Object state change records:

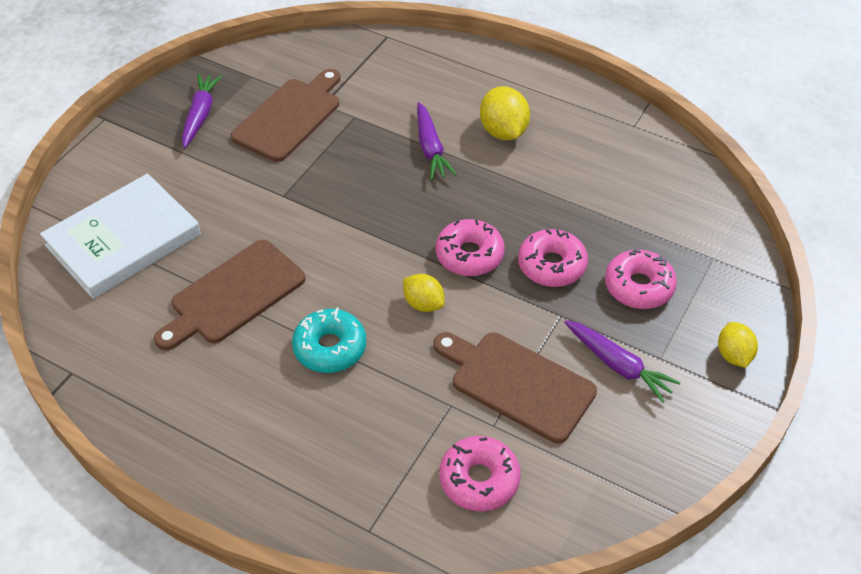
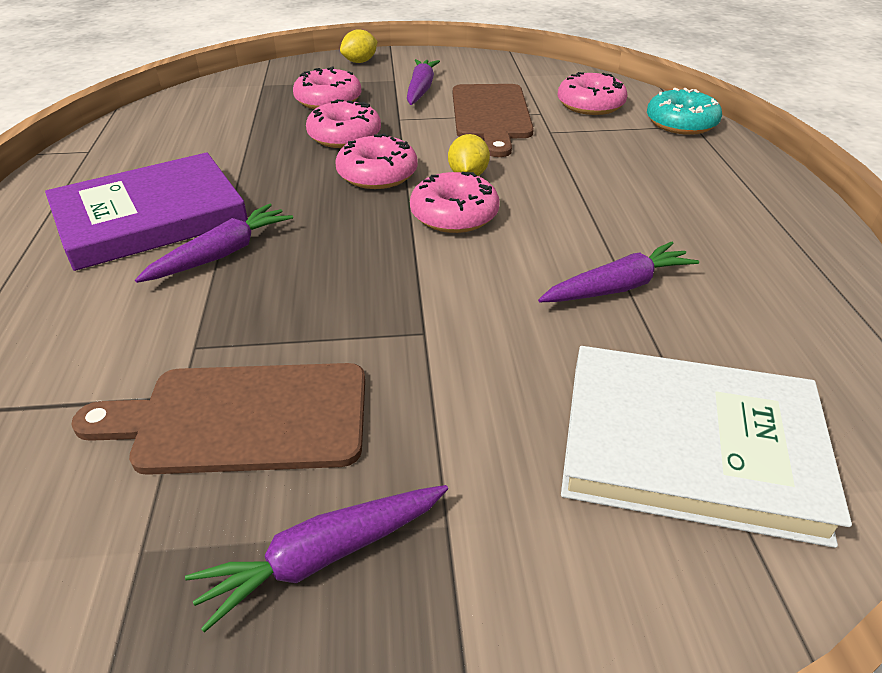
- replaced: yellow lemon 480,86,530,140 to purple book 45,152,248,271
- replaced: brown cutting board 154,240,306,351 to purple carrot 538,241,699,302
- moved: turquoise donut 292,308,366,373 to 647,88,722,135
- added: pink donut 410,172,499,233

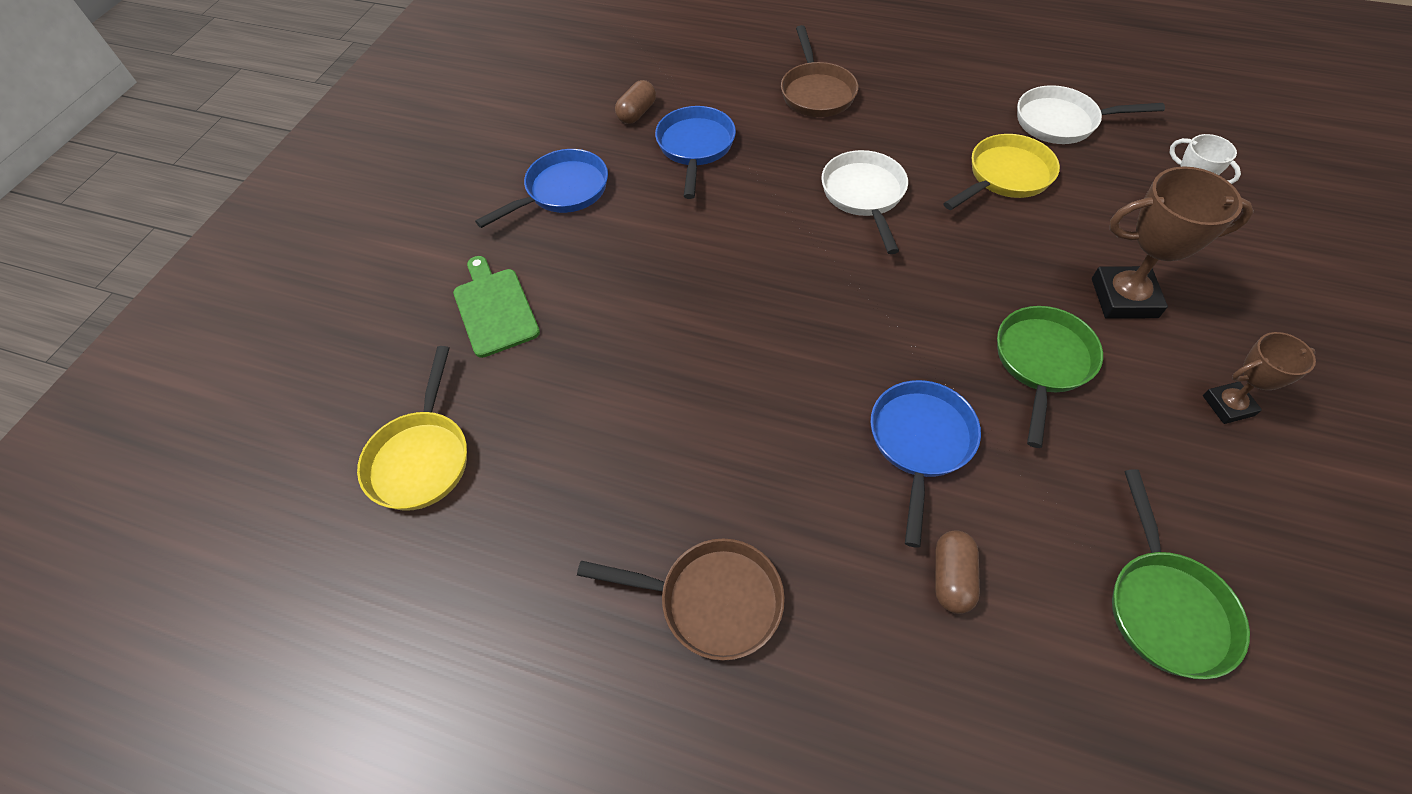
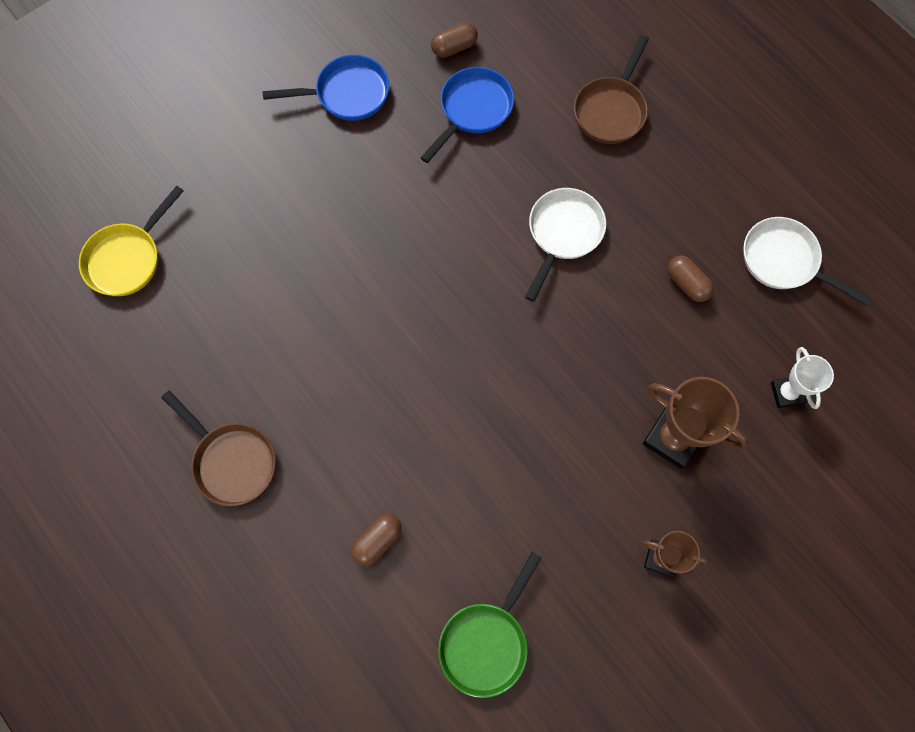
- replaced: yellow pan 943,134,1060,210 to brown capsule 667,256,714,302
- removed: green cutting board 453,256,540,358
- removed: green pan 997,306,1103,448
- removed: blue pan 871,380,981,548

PROBLEM DETAILS: Using the data above, repeat exactly the lines that begin at the line with "- replaced: brown" and end at the line with "- moved: turquoise", both ends included.

EXERCISE RESPONSE:
- replaced: brown cutting board 154,240,306,351 to purple carrot 538,241,699,302
- moved: turquoise donut 292,308,366,373 to 647,88,722,135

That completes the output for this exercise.